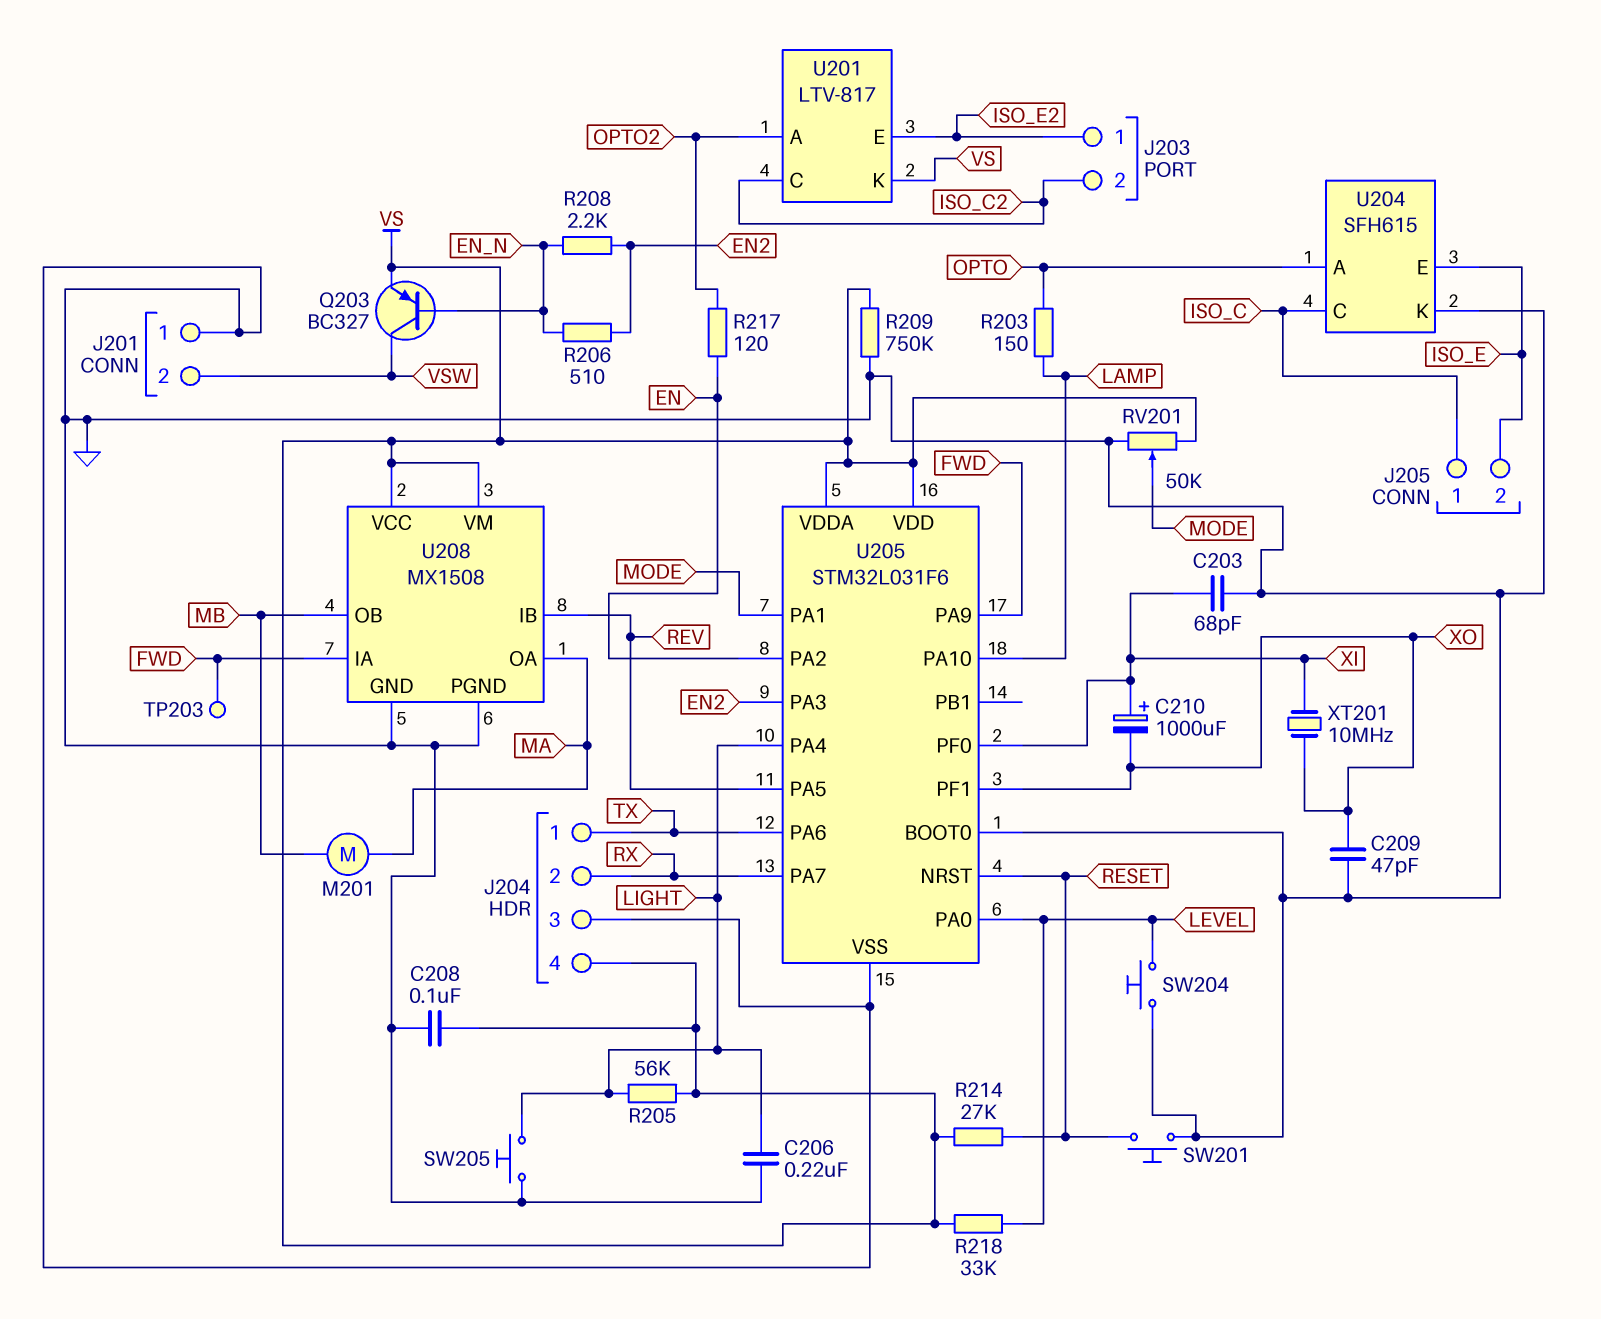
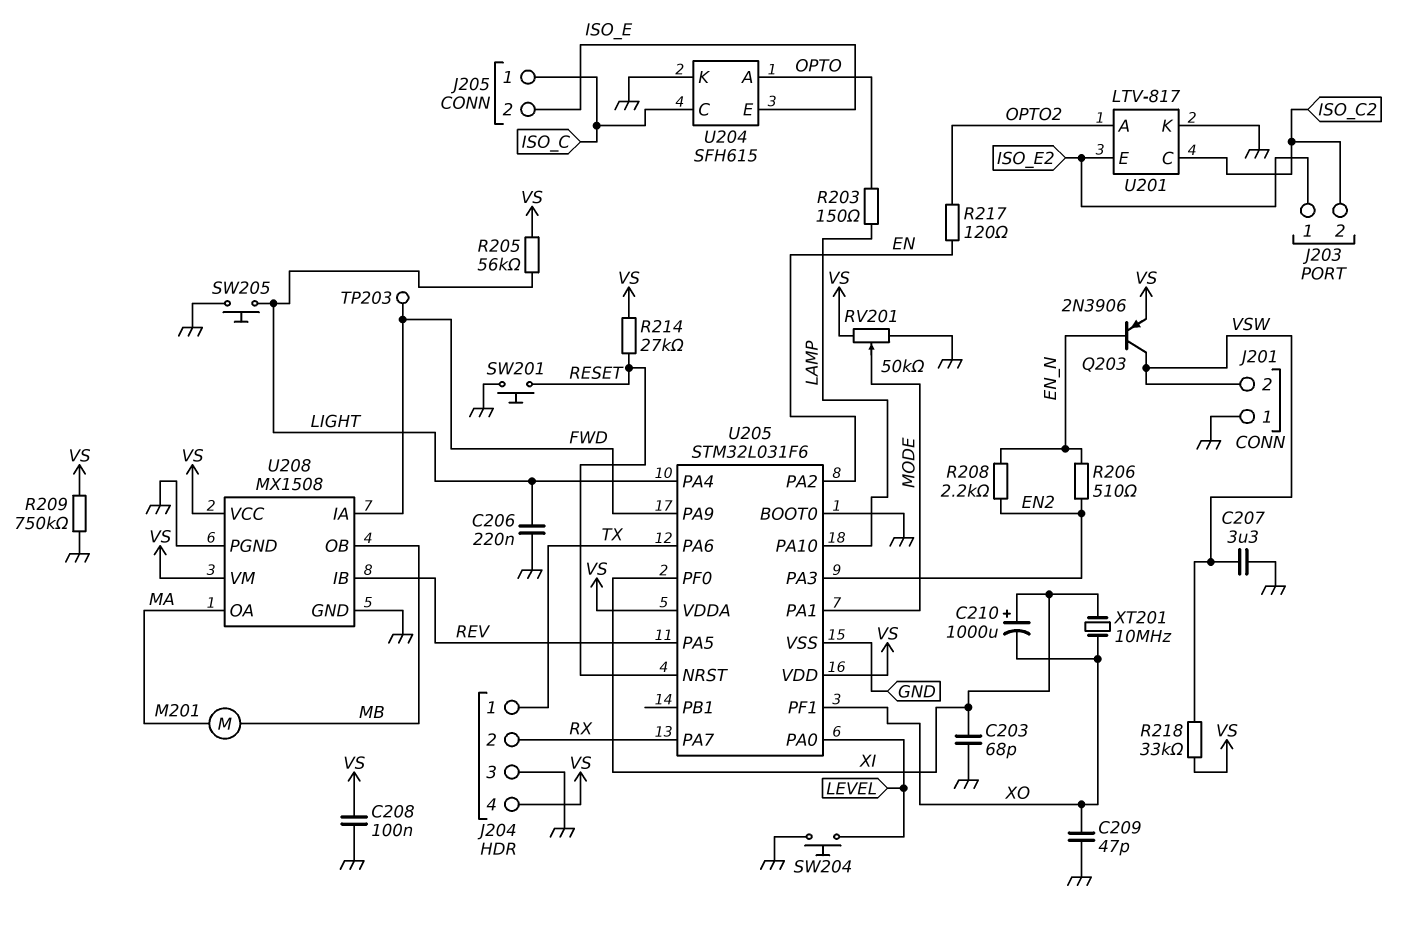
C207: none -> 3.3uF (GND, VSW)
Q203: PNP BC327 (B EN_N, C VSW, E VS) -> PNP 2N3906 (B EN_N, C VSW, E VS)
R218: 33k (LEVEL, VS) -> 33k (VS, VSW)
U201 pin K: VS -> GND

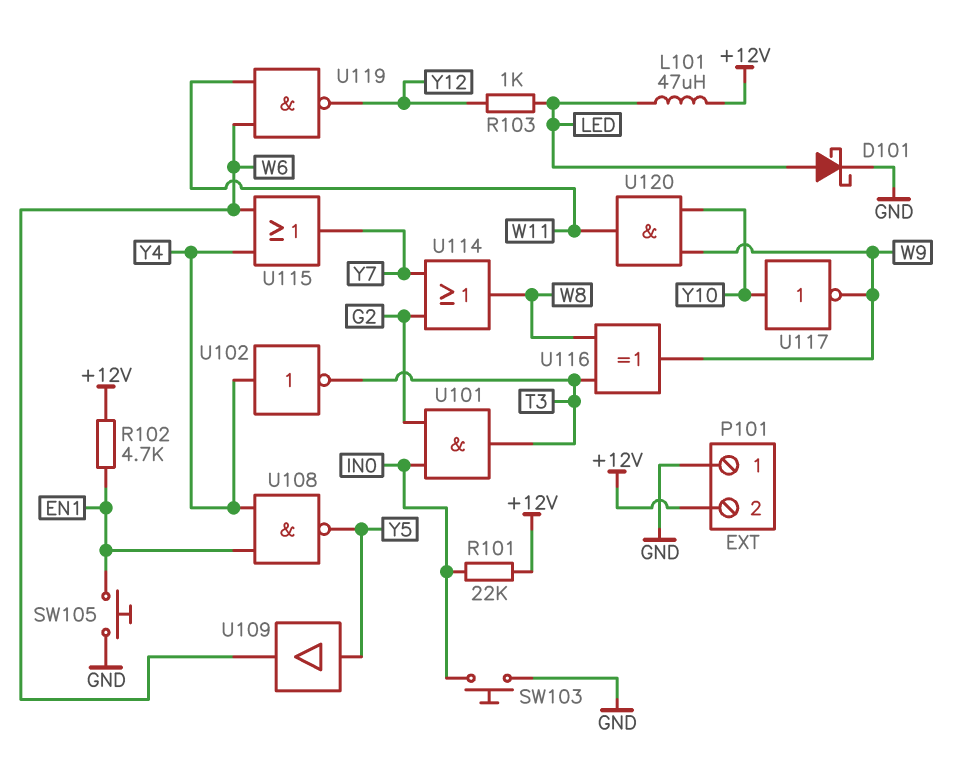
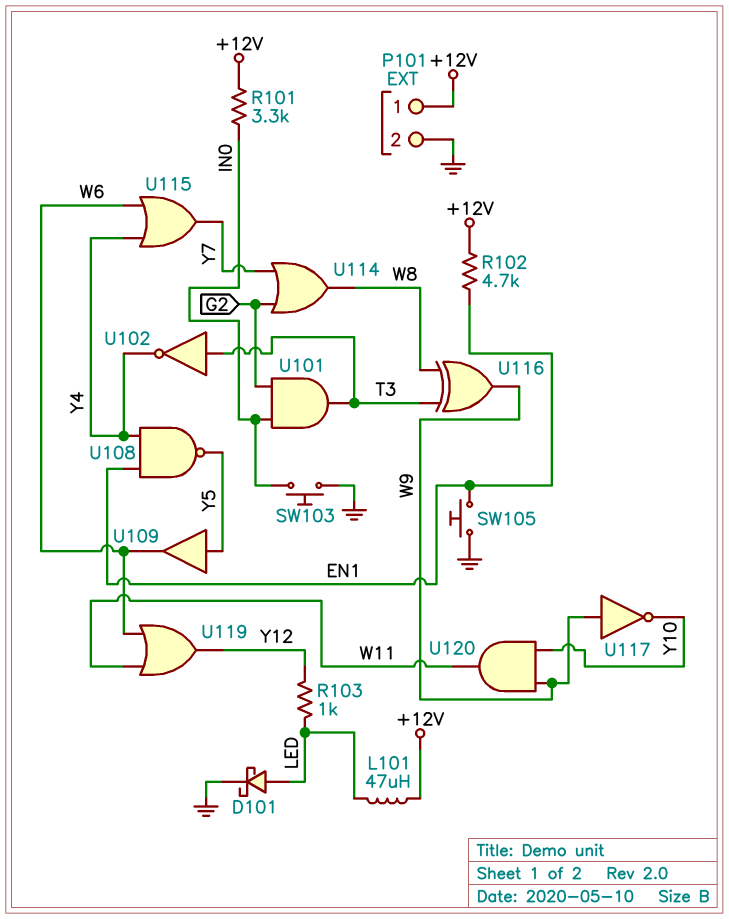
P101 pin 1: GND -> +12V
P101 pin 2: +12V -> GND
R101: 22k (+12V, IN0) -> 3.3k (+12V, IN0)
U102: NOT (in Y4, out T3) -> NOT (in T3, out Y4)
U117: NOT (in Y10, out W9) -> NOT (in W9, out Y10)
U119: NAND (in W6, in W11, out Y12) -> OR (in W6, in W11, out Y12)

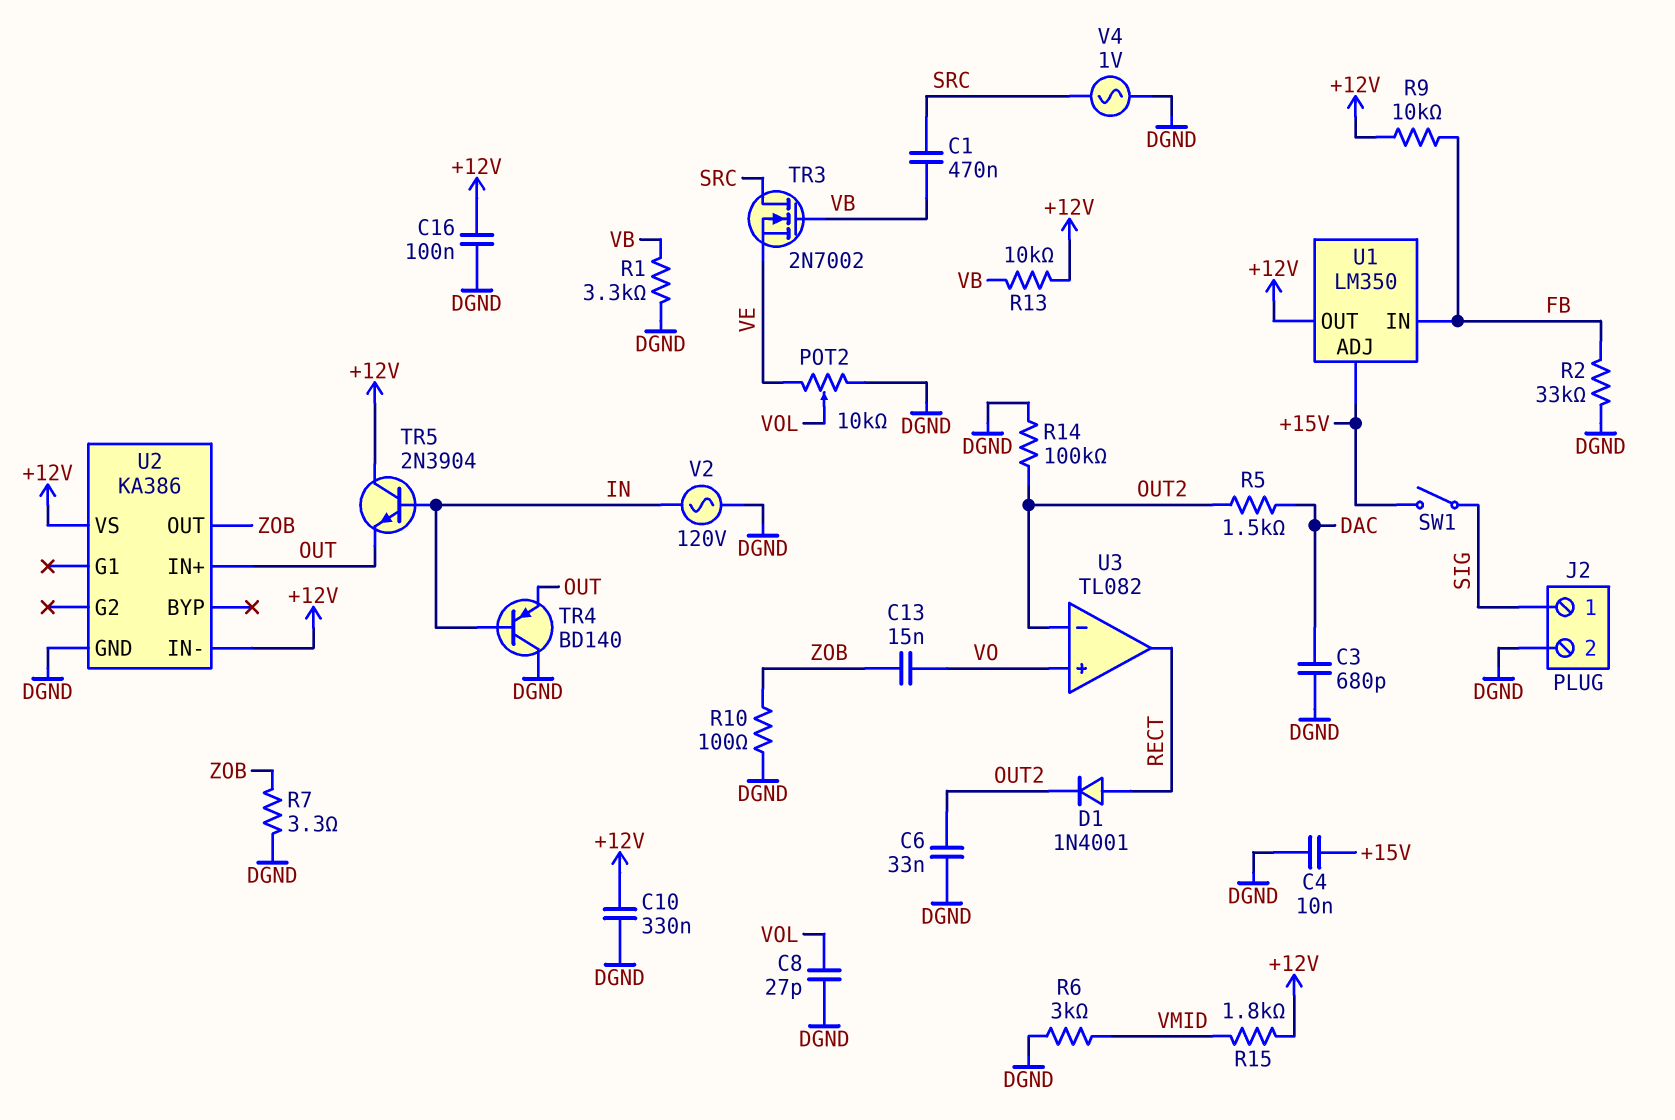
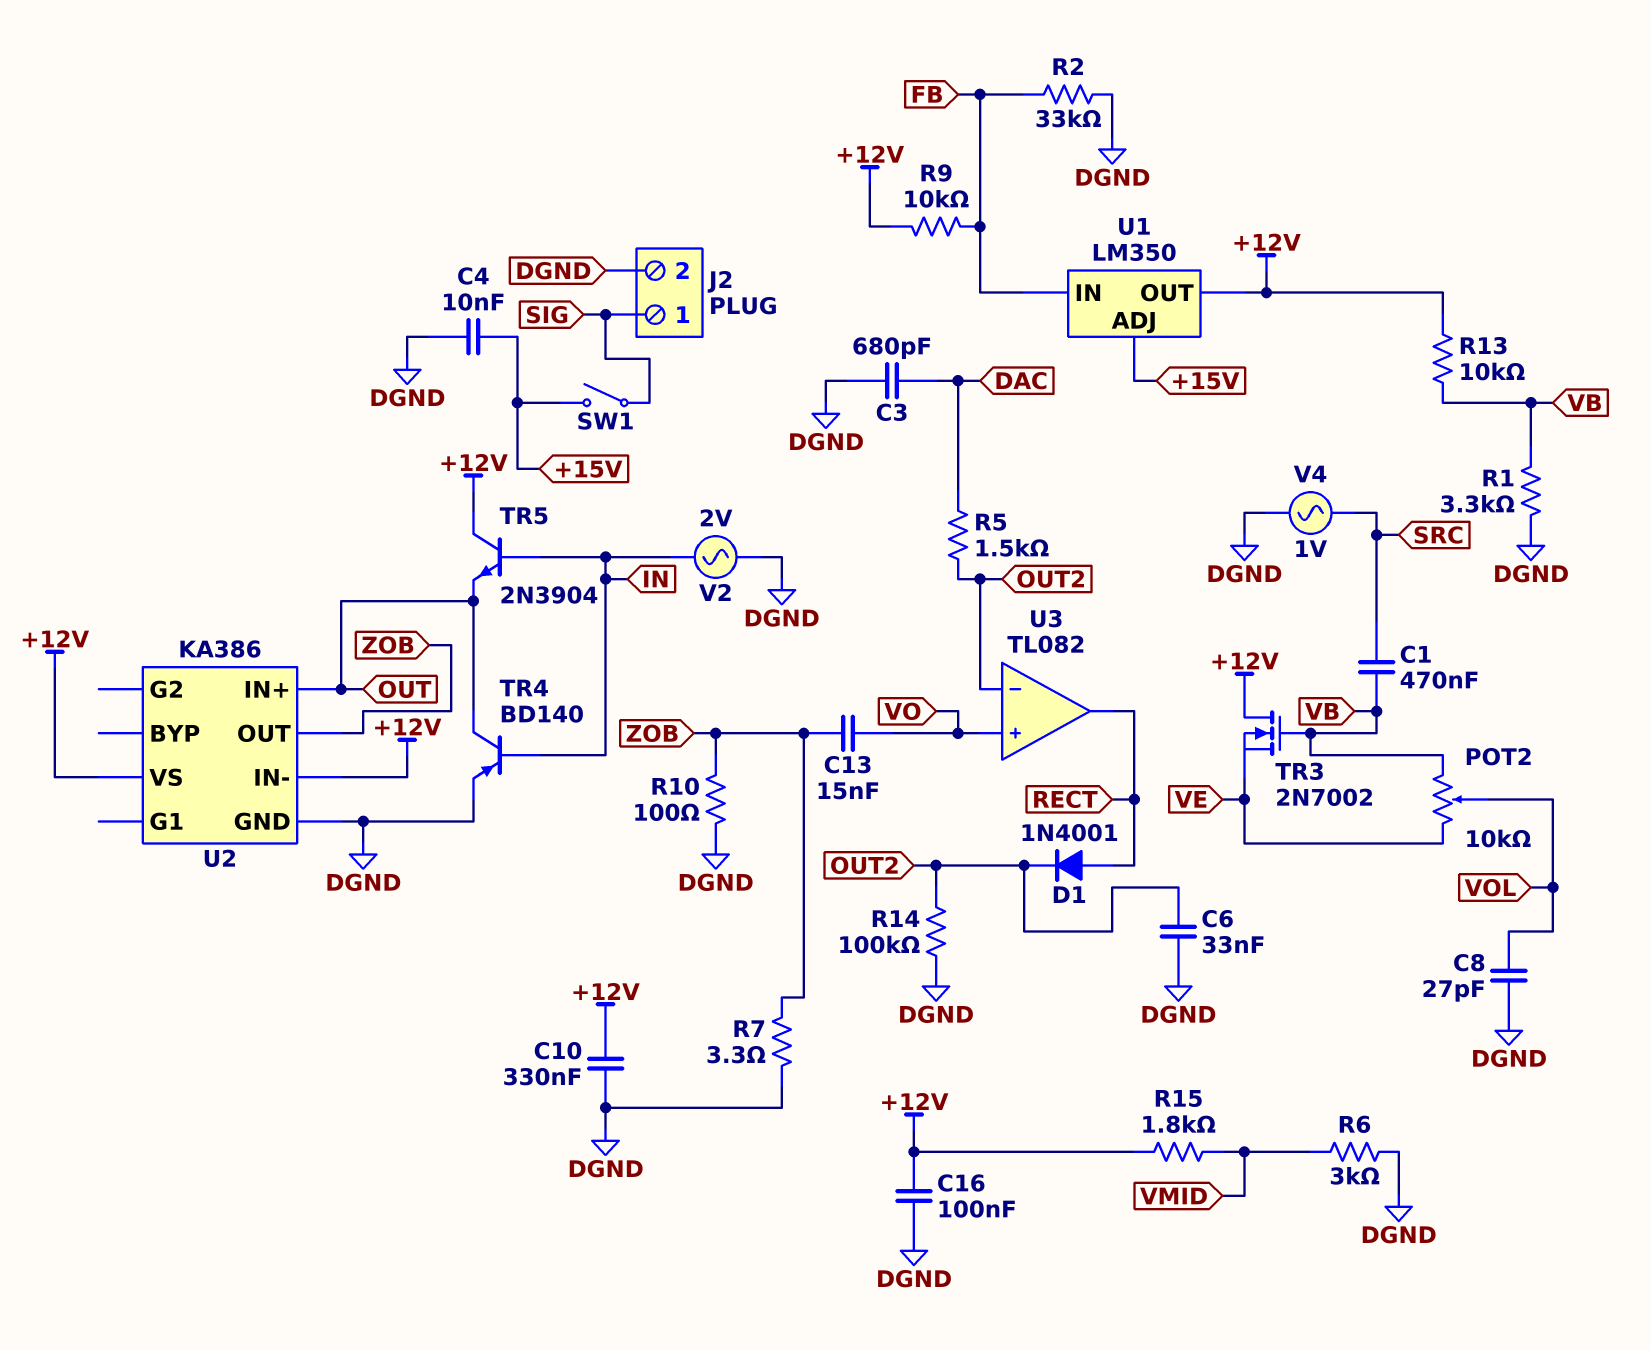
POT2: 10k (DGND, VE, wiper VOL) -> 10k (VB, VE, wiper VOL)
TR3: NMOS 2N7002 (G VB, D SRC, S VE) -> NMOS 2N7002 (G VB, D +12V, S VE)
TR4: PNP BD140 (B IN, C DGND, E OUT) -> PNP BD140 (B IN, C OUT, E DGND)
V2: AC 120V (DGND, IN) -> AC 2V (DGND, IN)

[What to do]: Before answering, please find the line containing "P101 pin 1: GND -> +12V" above, then copy exactly from it through the last line of the entries, both included, without pictures.

[Written answer]:
P101 pin 1: GND -> +12V
P101 pin 2: +12V -> GND
R101: 22k (+12V, IN0) -> 3.3k (+12V, IN0)
U102: NOT (in Y4, out T3) -> NOT (in T3, out Y4)
U117: NOT (in Y10, out W9) -> NOT (in W9, out Y10)
U119: NAND (in W6, in W11, out Y12) -> OR (in W6, in W11, out Y12)

POT2: 10k (DGND, VE, wiper VOL) -> 10k (VB, VE, wiper VOL)
TR3: NMOS 2N7002 (G VB, D SRC, S VE) -> NMOS 2N7002 (G VB, D +12V, S VE)
TR4: PNP BD140 (B IN, C DGND, E OUT) -> PNP BD140 (B IN, C OUT, E DGND)
V2: AC 120V (DGND, IN) -> AC 2V (DGND, IN)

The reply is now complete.